Supplied data |
============

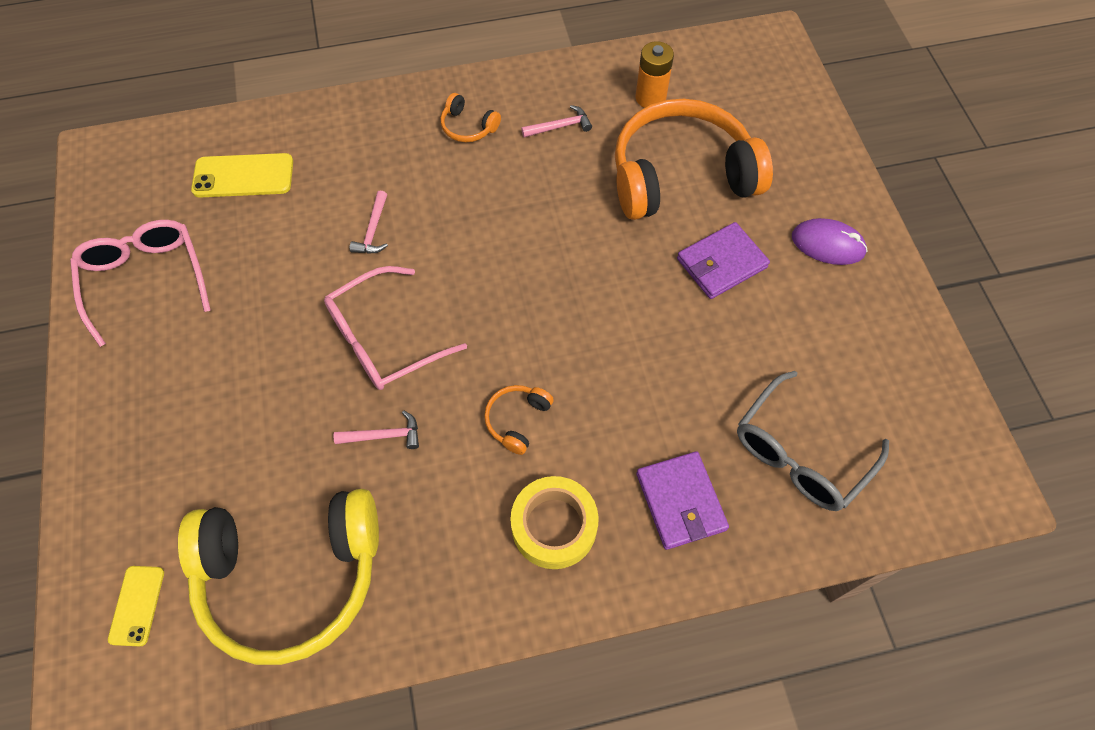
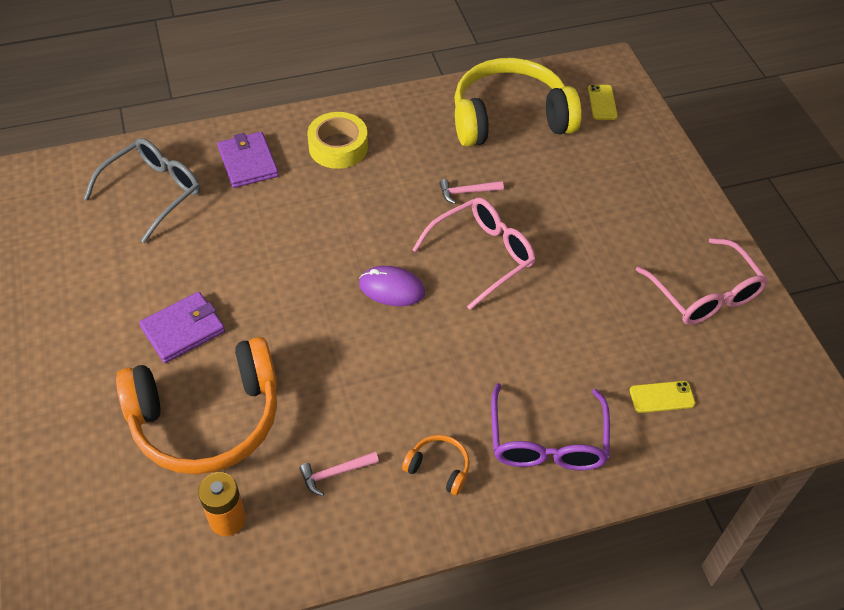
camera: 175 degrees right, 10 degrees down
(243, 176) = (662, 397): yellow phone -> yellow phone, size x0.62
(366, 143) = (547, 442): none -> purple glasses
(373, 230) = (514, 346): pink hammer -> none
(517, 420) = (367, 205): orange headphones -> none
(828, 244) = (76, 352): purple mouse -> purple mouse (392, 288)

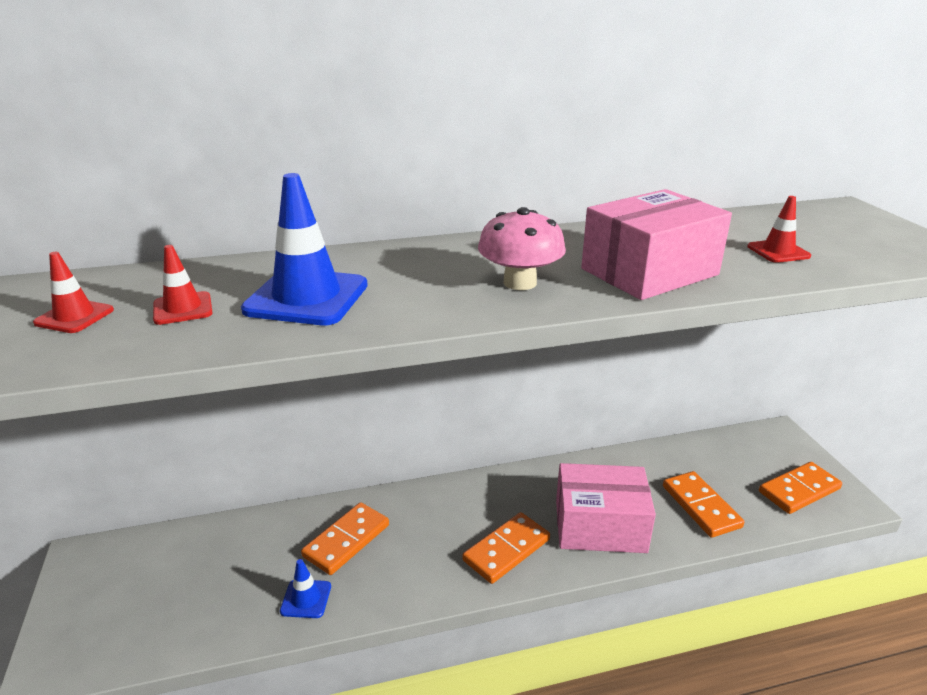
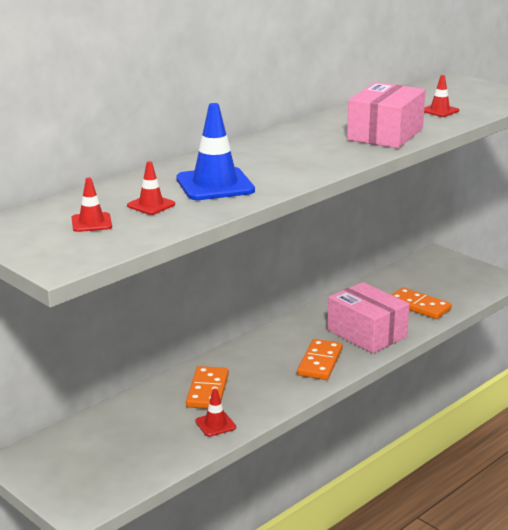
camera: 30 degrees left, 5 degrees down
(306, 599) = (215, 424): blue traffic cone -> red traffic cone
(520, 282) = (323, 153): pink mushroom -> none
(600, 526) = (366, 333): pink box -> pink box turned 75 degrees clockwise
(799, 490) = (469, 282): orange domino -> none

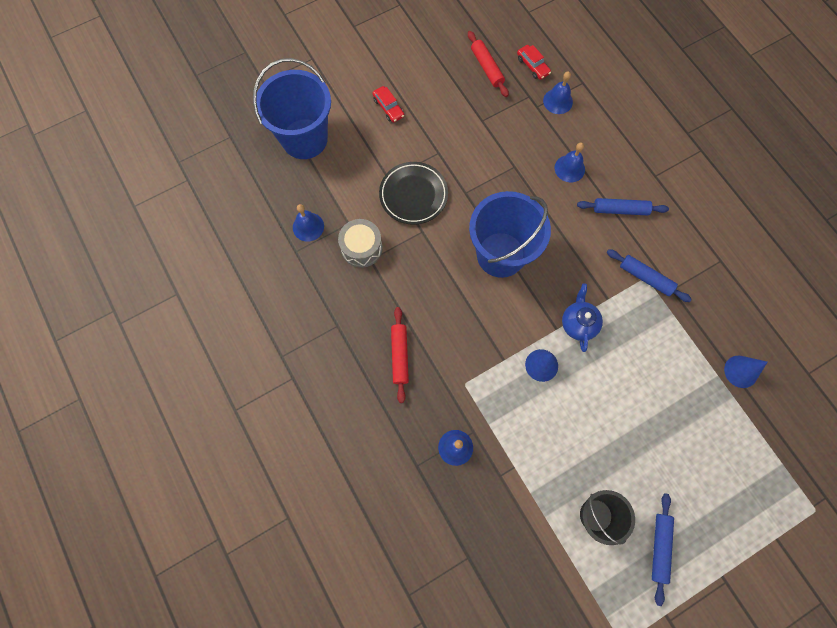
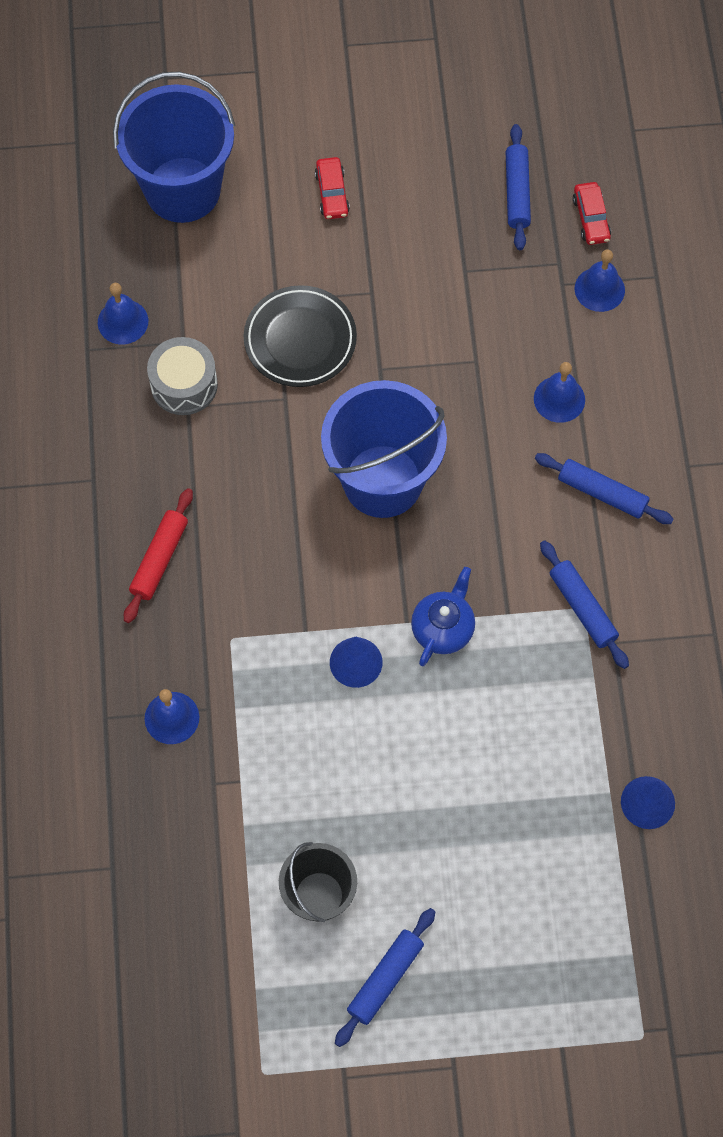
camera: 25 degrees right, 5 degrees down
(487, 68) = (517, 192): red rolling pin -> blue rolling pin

============

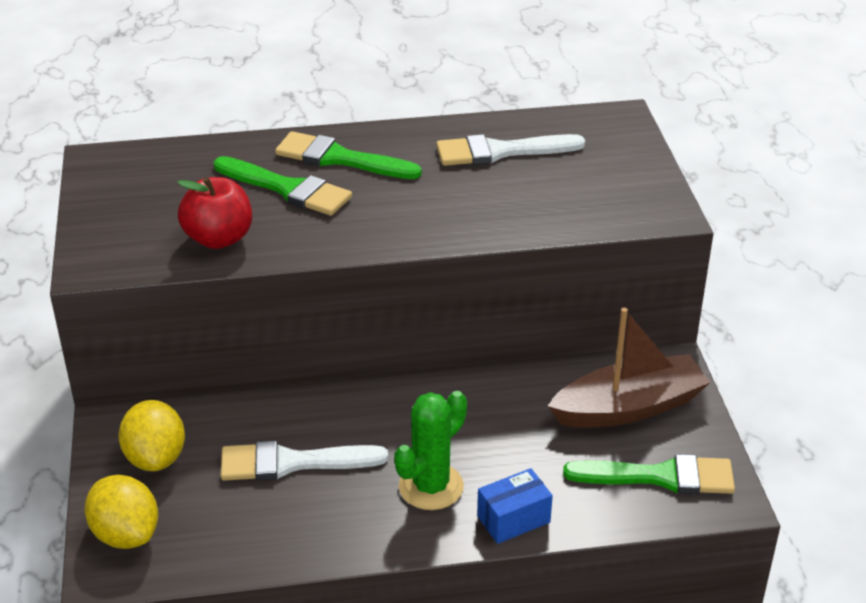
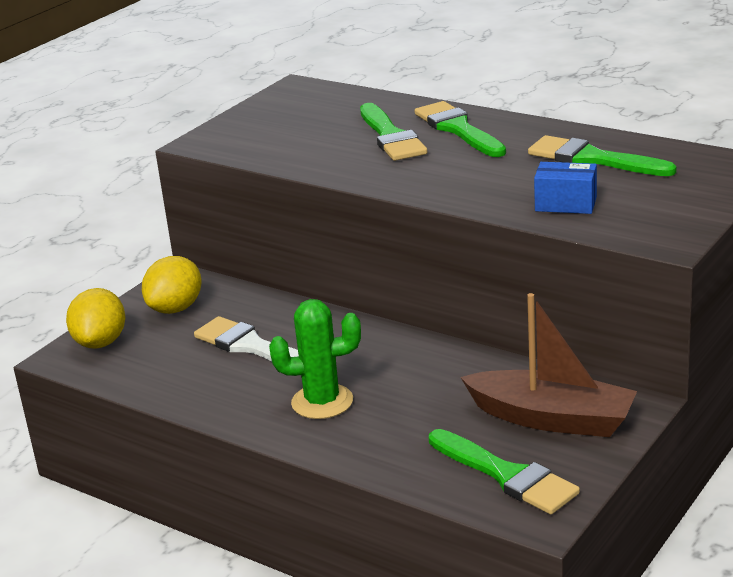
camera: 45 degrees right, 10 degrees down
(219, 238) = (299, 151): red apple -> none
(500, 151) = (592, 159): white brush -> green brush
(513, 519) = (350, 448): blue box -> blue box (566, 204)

============

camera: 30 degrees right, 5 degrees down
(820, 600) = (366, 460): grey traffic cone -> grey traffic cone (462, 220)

============

Try it | Read through the entries and copy every line that includes "blue".

Final answer |
(306, 599) = (215, 424): blue traffic cone -> red traffic cone
(487, 68) = (517, 192): red rolling pin -> blue rolling pin
(513, 519) = (350, 448): blue box -> blue box (566, 204)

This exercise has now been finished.